(Lines of data)
☆ ☆ ☆ ☆ ☆

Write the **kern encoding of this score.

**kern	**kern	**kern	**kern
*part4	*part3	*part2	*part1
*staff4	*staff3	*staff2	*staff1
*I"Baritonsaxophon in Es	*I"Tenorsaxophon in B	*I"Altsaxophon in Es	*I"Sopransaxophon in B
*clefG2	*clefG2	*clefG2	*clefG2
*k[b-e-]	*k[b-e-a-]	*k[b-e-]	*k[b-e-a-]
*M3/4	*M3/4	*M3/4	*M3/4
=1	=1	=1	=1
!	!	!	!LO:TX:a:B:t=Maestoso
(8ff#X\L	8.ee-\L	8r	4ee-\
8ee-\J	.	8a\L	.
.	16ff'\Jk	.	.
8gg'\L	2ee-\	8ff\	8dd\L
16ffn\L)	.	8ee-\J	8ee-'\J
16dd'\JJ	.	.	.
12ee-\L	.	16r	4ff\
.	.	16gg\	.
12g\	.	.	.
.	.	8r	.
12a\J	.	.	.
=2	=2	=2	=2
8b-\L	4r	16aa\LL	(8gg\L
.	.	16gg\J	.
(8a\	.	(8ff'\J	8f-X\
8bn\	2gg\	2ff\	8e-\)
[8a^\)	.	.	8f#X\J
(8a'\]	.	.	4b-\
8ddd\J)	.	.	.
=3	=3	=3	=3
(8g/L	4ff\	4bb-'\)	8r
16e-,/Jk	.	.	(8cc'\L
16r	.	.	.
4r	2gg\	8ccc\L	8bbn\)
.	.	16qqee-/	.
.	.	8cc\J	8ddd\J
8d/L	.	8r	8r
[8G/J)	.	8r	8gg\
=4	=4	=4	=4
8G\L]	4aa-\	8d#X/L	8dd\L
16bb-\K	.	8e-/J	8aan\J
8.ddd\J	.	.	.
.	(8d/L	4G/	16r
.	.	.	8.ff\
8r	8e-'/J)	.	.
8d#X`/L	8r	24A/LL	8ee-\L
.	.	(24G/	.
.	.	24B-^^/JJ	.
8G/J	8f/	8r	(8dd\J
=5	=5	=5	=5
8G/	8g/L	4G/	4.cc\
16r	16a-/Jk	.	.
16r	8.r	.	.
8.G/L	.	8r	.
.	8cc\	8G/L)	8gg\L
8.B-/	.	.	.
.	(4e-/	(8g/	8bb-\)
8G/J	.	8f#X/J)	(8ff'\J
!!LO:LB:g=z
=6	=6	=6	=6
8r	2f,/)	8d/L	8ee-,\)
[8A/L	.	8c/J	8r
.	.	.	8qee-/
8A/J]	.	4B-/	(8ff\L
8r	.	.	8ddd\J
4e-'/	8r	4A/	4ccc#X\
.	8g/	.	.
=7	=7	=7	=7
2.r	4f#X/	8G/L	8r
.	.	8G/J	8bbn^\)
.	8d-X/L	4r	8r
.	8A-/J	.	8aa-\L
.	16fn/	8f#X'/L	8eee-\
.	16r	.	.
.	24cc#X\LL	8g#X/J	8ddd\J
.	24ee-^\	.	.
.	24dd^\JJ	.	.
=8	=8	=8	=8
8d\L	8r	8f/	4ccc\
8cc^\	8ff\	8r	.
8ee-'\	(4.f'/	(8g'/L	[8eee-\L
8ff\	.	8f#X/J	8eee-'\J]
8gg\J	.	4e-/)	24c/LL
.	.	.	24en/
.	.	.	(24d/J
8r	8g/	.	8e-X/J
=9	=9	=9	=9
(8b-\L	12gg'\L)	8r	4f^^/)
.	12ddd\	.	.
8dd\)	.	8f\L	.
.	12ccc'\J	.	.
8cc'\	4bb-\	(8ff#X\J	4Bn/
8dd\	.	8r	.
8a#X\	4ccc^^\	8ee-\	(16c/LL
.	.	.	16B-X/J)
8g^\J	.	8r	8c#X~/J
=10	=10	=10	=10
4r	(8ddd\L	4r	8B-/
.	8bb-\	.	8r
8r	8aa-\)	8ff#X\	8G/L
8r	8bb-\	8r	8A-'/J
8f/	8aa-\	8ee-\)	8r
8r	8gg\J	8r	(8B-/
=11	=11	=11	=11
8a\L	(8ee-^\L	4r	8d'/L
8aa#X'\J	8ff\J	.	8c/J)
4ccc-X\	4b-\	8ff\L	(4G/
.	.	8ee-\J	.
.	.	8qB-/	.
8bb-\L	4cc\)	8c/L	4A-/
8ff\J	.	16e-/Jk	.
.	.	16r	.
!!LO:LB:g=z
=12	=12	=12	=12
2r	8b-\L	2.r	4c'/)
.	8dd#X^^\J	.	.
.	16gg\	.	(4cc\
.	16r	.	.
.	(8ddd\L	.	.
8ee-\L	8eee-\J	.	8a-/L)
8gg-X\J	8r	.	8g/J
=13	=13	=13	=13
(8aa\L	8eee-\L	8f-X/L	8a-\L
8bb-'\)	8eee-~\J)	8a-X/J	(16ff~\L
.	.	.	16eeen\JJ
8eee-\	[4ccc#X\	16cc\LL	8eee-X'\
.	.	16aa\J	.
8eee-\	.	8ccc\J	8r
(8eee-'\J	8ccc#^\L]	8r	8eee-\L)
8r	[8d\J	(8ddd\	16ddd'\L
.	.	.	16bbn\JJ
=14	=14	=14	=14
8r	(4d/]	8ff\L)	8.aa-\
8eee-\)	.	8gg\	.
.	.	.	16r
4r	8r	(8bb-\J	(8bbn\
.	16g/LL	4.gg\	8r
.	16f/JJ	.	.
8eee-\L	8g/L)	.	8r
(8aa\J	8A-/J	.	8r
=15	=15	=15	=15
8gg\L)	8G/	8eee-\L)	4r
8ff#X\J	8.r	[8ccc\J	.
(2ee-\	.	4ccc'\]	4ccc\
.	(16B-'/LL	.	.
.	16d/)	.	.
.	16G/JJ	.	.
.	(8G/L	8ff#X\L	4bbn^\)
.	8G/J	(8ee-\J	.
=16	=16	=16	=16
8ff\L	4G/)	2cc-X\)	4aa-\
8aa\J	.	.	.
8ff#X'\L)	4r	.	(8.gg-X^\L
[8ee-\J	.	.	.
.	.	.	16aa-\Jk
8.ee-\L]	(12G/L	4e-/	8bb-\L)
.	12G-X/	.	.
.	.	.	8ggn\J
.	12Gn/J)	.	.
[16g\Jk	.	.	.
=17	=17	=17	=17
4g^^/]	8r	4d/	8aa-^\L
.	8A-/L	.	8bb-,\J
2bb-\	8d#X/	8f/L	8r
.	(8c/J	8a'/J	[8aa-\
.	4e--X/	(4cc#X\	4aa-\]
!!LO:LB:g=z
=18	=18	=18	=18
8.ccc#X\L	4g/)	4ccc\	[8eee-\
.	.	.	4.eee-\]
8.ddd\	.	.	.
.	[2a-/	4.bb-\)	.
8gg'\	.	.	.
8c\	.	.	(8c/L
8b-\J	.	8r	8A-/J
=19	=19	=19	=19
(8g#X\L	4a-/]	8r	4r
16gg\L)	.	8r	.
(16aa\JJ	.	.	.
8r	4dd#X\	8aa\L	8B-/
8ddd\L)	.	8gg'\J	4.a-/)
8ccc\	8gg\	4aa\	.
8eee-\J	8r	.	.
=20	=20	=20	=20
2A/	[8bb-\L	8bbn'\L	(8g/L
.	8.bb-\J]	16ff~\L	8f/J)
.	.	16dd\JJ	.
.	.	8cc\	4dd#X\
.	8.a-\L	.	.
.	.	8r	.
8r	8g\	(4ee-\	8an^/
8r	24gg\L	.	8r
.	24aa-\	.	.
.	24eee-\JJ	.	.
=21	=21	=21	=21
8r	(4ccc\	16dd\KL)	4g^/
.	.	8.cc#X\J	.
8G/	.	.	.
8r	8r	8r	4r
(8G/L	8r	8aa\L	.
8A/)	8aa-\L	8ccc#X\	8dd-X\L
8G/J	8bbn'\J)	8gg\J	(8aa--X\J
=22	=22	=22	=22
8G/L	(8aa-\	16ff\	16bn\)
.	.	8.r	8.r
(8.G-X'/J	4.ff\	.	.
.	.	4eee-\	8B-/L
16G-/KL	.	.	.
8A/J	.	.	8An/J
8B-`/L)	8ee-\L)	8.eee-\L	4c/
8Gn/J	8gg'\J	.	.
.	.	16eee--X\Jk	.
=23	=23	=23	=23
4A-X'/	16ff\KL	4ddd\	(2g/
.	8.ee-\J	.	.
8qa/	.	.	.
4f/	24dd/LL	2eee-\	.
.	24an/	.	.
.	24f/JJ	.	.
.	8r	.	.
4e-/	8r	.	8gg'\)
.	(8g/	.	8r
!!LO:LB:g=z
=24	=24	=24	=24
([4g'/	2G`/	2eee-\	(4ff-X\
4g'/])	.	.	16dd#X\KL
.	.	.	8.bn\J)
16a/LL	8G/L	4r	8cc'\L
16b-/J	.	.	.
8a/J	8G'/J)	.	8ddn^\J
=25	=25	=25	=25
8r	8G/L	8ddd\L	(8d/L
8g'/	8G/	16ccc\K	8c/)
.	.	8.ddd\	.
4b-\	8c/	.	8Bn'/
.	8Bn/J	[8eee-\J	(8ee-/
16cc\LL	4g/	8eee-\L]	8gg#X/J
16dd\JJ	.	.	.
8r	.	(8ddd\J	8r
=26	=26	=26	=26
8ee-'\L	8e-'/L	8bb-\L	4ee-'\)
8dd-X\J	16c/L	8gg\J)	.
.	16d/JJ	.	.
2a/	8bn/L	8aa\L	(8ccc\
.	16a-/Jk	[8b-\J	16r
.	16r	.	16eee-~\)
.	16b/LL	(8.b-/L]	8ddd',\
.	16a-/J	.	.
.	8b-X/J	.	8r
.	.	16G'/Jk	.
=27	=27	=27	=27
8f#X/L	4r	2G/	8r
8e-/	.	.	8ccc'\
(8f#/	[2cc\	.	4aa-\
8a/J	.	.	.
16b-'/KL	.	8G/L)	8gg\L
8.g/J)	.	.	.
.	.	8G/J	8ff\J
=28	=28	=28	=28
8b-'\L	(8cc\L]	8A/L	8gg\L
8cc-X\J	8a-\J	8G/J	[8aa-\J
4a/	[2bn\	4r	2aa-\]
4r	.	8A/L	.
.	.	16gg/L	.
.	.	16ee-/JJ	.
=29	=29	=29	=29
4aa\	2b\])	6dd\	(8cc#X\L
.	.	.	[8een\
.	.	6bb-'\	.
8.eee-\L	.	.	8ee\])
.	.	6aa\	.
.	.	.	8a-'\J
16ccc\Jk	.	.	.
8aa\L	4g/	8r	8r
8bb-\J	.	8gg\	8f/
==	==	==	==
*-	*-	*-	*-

☆ ☆ ☆ ☆ ☆

Task prompt:
Pick out every line in the material above that contains the string "kern", and copy each one in full.

Response to this exercise:
Write the **kern encoding of this score.
**kern	**kern	**kern	**kern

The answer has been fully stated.